→ **DIRECTIONS FOR THIS TASK**
Transcribe all the lines below exactly. Omit the pictures.
-------- RECORD EXTRACTS
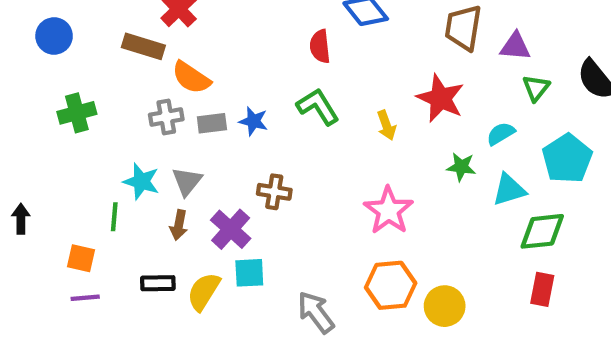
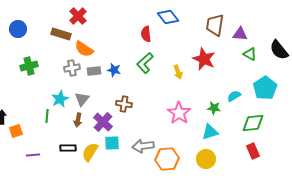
green triangle: (536, 88) -> (250, 54), turned -40
green L-shape: (318, 107) -> (145, 63), turned -100
cyan semicircle: (501, 134) -> (234, 96), moved
green star: (461, 167) -> (214, 108), moved
cyan star: (141, 181) -> (60, 99), turned 30
cyan triangle: (509, 190) -> (210, 132), moved
orange square: (81, 258) -> (16, 131), moved, turned -32
orange hexagon: (391, 285) -> (167, 159), moved
red rectangle: (542, 289) -> (253, 151), turned -35
gray arrow: (316, 312) -> (143, 146), moved, turned -60

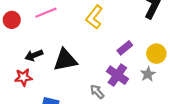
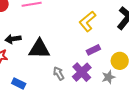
yellow L-shape: (94, 17) -> (87, 21), moved
gray arrow: (97, 92) -> (59, 73), moved

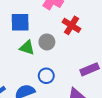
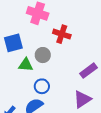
blue circle: (46, 76) -> (42, 86), moved

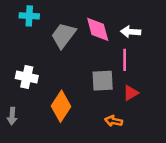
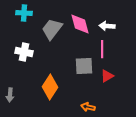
white cross: (27, 77) -> (24, 52), moved
orange arrow: (114, 121) -> (88, 107), moved

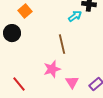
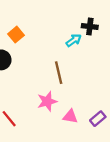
pink triangle: (72, 82) -> (70, 116), turned -48

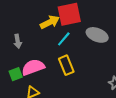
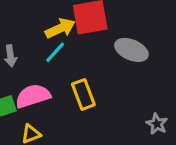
cyan line: (64, 39) -> (55, 52), moved

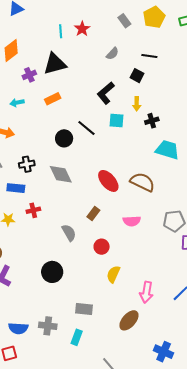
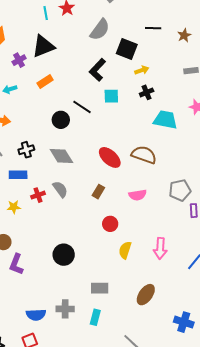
gray semicircle: (112, 54) -> (100, 30), size x1.6
black line: (149, 56) -> (153, 28), moved
black square: (137, 76) -> (127, 49), size x1.5
yellow arrow: (137, 104) -> (142, 70), moved, turned -104
gray semicircle: (69, 233) -> (60, 189), moved
pink arrow: (146, 292) -> (160, 248), moved

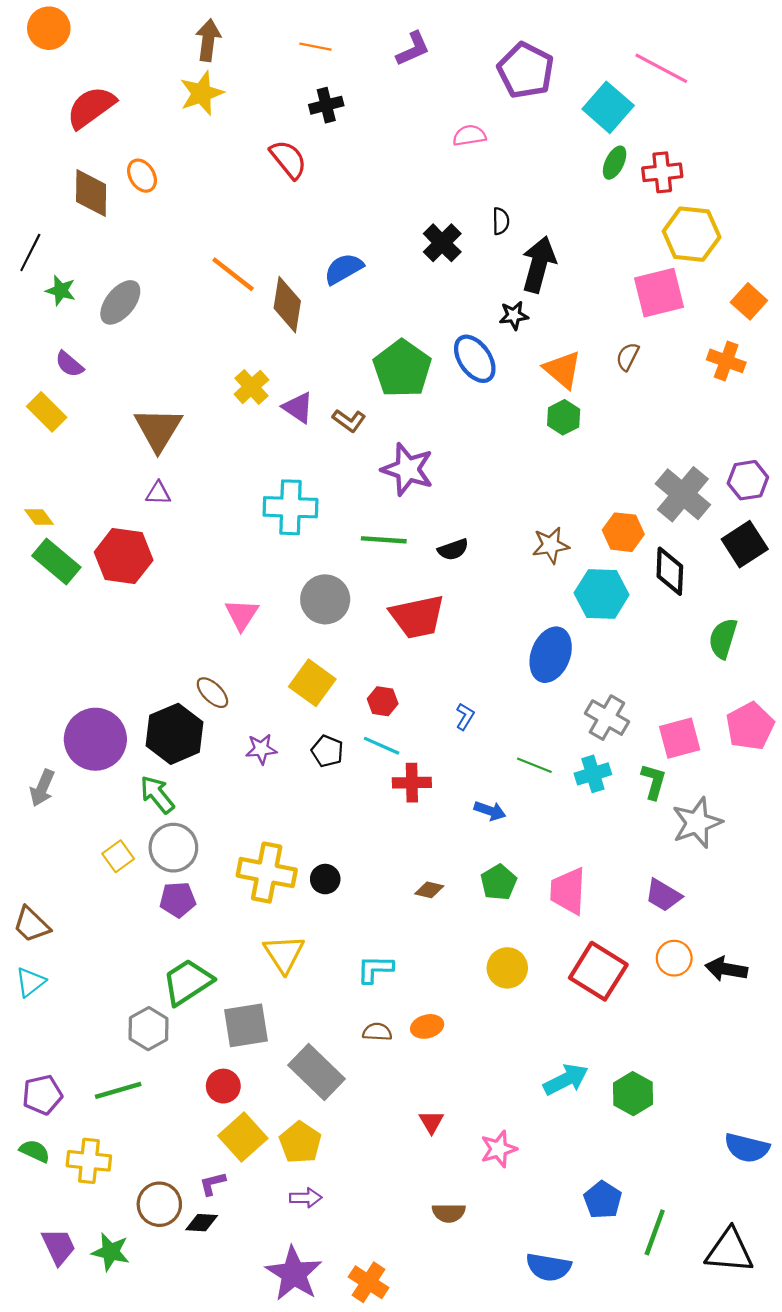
----------------
→ **SOLVED EXERCISE**
green triangle: (536, 88) -> (250, 54), turned -40
green L-shape: (318, 107) -> (145, 63), turned -100
cyan semicircle: (501, 134) -> (234, 96), moved
green star: (461, 167) -> (214, 108), moved
cyan star: (141, 181) -> (60, 99), turned 30
cyan triangle: (509, 190) -> (210, 132), moved
orange square: (81, 258) -> (16, 131), moved, turned -32
orange hexagon: (391, 285) -> (167, 159), moved
red rectangle: (542, 289) -> (253, 151), turned -35
gray arrow: (316, 312) -> (143, 146), moved, turned -60

yellow L-shape: (94, 17) -> (87, 21), moved
gray arrow: (97, 92) -> (59, 73), moved

blue circle: (46, 76) -> (42, 86), moved

white cross: (27, 77) -> (24, 52), moved
orange arrow: (114, 121) -> (88, 107), moved

pink triangle: (72, 82) -> (70, 116), turned -48

cyan line: (64, 39) -> (55, 52), moved

gray semicircle: (112, 54) -> (100, 30), size x1.6
black line: (149, 56) -> (153, 28), moved
black square: (137, 76) -> (127, 49), size x1.5
yellow arrow: (137, 104) -> (142, 70), moved, turned -104
gray semicircle: (69, 233) -> (60, 189), moved
pink arrow: (146, 292) -> (160, 248), moved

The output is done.